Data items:
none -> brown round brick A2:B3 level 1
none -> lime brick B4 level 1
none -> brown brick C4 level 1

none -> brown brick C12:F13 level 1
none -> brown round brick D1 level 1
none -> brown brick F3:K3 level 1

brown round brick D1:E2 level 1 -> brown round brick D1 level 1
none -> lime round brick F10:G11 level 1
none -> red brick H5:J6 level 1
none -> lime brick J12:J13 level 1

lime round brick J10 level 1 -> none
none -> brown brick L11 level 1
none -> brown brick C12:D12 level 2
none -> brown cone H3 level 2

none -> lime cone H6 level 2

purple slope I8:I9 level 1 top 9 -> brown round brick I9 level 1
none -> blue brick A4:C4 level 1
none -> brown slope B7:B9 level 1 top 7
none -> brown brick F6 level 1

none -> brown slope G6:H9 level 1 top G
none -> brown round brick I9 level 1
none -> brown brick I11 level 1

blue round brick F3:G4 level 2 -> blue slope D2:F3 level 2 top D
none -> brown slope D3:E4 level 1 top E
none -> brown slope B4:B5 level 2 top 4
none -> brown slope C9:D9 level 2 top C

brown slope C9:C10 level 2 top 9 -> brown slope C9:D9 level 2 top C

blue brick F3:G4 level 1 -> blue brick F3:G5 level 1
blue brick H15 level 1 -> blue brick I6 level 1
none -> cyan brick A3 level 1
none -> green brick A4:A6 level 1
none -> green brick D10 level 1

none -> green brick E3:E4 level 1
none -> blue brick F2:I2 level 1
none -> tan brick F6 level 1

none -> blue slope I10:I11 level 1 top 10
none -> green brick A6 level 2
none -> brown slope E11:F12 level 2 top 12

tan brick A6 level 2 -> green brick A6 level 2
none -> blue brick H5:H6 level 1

● ABOUT THIS EXERCISE: Retype the entries in full. Keep every line identical.

● ANSWER TO THIS TASK:
none -> brown round brick A2:B3 level 1
none -> lime brick B4 level 1
none -> brown brick C4 level 1

none -> brown brick C12:F13 level 1
none -> brown round brick D1 level 1
none -> brown brick F3:K3 level 1

brown round brick D1:E2 level 1 -> brown round brick D1 level 1
none -> lime round brick F10:G11 level 1
none -> red brick H5:J6 level 1
none -> lime brick J12:J13 level 1

lime round brick J10 level 1 -> none
none -> brown brick L11 level 1
none -> brown brick C12:D12 level 2
none -> brown cone H3 level 2

none -> lime cone H6 level 2

purple slope I8:I9 level 1 top 9 -> brown round brick I9 level 1
none -> blue brick A4:C4 level 1
none -> brown slope B7:B9 level 1 top 7
none -> brown brick F6 level 1

none -> brown slope G6:H9 level 1 top G
none -> brown round brick I9 level 1
none -> brown brick I11 level 1

blue round brick F3:G4 level 2 -> blue slope D2:F3 level 2 top D
none -> brown slope D3:E4 level 1 top E
none -> brown slope B4:B5 level 2 top 4
none -> brown slope C9:D9 level 2 top C

brown slope C9:C10 level 2 top 9 -> brown slope C9:D9 level 2 top C

blue brick F3:G4 level 1 -> blue brick F3:G5 level 1
blue brick H15 level 1 -> blue brick I6 level 1
none -> cyan brick A3 level 1
none -> green brick A4:A6 level 1
none -> green brick D10 level 1

none -> green brick E3:E4 level 1
none -> blue brick F2:I2 level 1
none -> tan brick F6 level 1

none -> blue slope I10:I11 level 1 top 10
none -> green brick A6 level 2
none -> brown slope E11:F12 level 2 top 12

tan brick A6 level 2 -> green brick A6 level 2
none -> blue brick H5:H6 level 1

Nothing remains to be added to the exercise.